- _Task prompt_
Hunt for the word "cloche" across the entries below, copying each line that holds it.

[Before-and-after scene images]

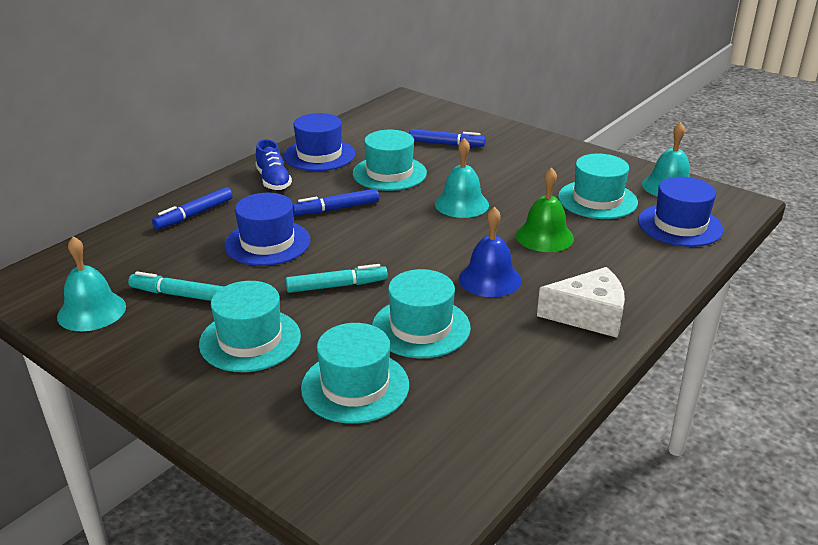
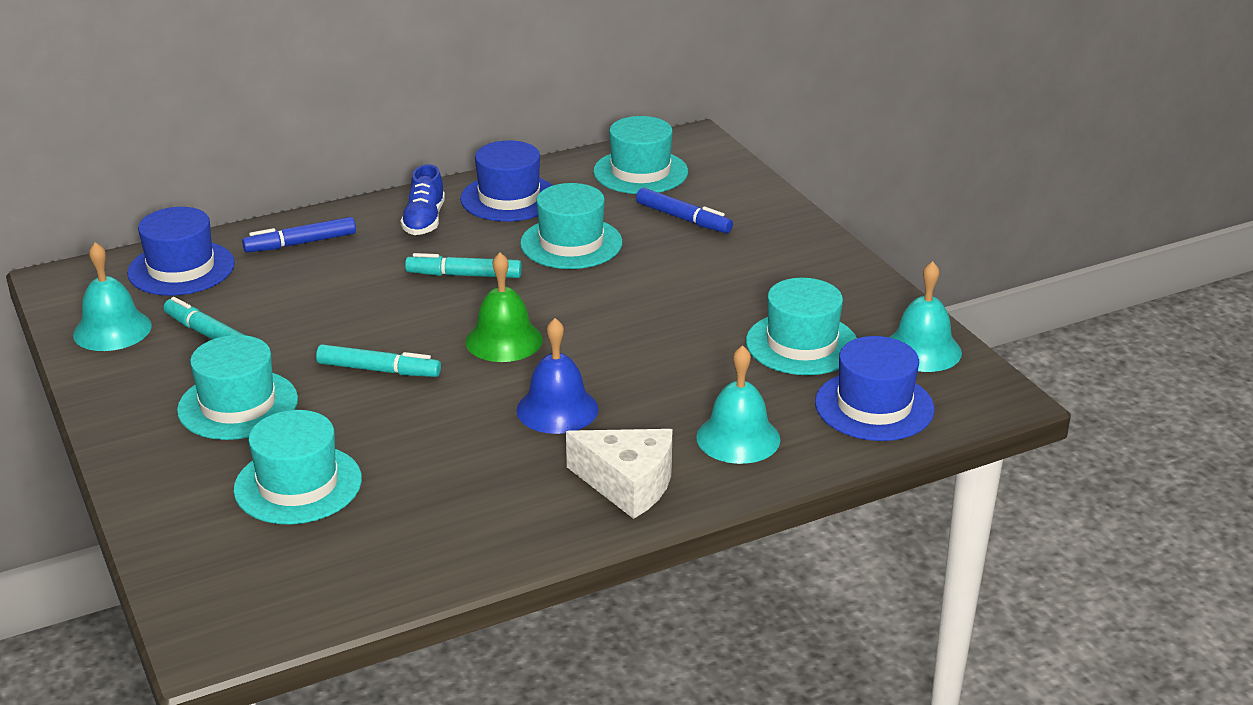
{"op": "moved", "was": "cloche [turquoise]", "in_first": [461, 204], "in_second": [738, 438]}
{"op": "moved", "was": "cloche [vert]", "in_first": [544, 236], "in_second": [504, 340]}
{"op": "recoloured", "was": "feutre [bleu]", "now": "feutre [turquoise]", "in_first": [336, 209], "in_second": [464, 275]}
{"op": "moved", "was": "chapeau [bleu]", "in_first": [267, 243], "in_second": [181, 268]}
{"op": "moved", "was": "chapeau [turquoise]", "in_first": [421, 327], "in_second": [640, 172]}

- _Task output_
{"op": "moved", "was": "cloche [turquoise]", "in_first": [461, 204], "in_second": [738, 438]}
{"op": "moved", "was": "cloche [vert]", "in_first": [544, 236], "in_second": [504, 340]}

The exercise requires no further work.